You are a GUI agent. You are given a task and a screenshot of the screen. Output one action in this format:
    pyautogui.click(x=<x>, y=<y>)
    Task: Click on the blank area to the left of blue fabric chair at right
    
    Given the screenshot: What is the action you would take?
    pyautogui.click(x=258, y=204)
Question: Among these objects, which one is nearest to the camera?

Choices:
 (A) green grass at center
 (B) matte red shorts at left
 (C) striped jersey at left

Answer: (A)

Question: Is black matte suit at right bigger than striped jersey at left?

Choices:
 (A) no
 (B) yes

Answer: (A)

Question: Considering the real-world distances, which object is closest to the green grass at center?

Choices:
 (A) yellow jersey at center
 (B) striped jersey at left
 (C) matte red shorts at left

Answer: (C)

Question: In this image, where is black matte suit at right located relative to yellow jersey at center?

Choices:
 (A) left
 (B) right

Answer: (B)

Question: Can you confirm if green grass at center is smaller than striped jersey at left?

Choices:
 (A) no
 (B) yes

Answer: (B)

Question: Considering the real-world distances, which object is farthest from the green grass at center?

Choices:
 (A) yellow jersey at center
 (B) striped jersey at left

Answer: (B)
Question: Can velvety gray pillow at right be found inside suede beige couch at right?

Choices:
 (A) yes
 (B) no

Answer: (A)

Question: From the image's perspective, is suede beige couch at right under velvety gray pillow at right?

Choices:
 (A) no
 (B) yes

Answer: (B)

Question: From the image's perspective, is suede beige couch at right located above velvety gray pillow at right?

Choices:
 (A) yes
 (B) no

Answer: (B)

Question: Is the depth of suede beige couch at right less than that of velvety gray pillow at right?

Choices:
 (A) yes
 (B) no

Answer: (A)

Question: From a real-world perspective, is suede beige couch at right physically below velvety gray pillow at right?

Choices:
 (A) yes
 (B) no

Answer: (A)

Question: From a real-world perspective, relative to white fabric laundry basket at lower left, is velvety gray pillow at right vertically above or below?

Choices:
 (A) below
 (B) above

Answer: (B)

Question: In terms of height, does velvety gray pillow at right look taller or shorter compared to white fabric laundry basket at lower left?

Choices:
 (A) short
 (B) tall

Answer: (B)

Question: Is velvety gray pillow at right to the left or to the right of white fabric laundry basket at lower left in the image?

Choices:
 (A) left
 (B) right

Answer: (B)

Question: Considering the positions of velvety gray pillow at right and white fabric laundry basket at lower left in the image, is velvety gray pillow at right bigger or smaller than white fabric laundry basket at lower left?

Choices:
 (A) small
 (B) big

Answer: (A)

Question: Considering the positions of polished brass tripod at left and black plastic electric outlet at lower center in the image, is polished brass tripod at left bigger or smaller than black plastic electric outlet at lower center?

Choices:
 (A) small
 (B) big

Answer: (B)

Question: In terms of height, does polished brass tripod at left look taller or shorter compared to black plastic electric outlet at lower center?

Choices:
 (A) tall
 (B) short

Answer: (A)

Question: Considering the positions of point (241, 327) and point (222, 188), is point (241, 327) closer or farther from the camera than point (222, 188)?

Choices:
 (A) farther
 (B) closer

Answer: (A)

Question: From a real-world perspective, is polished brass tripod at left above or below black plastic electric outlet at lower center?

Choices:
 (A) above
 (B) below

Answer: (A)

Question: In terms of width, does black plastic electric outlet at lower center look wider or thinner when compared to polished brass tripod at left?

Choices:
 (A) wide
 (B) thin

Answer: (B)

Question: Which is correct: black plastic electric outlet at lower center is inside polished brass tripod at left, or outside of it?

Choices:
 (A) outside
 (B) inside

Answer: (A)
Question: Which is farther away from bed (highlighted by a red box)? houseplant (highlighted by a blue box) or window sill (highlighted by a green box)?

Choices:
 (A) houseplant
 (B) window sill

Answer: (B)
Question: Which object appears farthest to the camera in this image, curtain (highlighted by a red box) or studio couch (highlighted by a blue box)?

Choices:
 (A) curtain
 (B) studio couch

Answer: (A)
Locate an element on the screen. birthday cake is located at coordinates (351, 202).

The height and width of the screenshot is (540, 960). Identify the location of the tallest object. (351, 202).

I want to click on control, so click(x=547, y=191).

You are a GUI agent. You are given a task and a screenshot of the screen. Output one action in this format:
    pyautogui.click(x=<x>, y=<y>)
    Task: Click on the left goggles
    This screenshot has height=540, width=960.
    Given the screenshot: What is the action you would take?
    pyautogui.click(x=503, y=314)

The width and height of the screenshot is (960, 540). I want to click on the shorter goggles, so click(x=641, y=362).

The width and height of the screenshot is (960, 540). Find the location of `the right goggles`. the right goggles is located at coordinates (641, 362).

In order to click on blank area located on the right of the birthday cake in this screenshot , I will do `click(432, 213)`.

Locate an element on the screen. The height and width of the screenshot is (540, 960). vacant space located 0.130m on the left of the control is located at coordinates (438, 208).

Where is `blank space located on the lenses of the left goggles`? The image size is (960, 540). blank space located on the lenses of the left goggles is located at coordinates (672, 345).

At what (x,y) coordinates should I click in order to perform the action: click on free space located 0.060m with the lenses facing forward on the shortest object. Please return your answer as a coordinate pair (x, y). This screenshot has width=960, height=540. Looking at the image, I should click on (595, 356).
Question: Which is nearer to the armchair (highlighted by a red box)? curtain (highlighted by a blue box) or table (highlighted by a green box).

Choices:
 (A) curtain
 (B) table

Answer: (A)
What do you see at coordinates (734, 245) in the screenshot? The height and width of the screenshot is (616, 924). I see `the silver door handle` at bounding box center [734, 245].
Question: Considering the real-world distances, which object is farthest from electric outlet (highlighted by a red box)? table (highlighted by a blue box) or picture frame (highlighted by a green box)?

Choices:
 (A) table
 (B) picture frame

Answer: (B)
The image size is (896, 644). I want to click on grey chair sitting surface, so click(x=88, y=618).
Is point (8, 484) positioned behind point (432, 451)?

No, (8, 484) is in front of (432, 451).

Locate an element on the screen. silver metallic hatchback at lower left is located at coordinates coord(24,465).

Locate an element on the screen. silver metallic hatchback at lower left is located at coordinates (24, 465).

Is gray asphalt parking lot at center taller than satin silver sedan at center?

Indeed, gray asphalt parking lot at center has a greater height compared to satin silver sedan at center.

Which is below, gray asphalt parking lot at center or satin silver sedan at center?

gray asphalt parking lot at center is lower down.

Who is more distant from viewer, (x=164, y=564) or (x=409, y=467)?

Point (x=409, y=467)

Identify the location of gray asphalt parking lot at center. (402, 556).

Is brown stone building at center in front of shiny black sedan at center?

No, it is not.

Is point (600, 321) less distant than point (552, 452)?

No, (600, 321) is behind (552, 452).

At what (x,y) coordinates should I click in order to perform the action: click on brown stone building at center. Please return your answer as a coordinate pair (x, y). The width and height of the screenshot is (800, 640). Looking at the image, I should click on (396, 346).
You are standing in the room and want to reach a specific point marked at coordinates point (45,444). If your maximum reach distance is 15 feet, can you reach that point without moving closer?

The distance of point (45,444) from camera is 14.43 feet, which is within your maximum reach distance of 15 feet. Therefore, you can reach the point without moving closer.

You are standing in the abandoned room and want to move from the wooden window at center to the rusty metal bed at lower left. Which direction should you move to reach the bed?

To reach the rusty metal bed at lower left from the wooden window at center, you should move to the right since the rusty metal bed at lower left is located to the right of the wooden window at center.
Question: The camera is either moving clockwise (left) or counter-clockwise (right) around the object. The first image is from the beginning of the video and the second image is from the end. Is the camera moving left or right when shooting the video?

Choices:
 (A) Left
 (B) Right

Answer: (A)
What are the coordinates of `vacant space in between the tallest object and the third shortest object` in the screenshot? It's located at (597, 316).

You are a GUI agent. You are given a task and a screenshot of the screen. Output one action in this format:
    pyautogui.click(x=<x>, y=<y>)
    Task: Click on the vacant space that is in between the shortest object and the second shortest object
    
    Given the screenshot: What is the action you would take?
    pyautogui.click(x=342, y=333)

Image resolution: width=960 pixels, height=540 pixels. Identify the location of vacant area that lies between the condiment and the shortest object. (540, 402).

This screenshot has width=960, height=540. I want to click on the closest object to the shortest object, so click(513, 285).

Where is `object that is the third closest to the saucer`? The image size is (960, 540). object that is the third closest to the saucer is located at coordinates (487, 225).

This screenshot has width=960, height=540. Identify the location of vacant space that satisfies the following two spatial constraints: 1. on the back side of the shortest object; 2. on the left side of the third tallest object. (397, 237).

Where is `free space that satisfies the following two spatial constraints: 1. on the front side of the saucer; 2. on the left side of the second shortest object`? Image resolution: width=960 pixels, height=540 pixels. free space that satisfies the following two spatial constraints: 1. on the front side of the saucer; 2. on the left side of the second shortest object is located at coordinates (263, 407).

........

PROBLEM REQUIREMENTS
How many lines in the records above contain the word "matte"? Reply with the number alone.

THE OUTPUT
4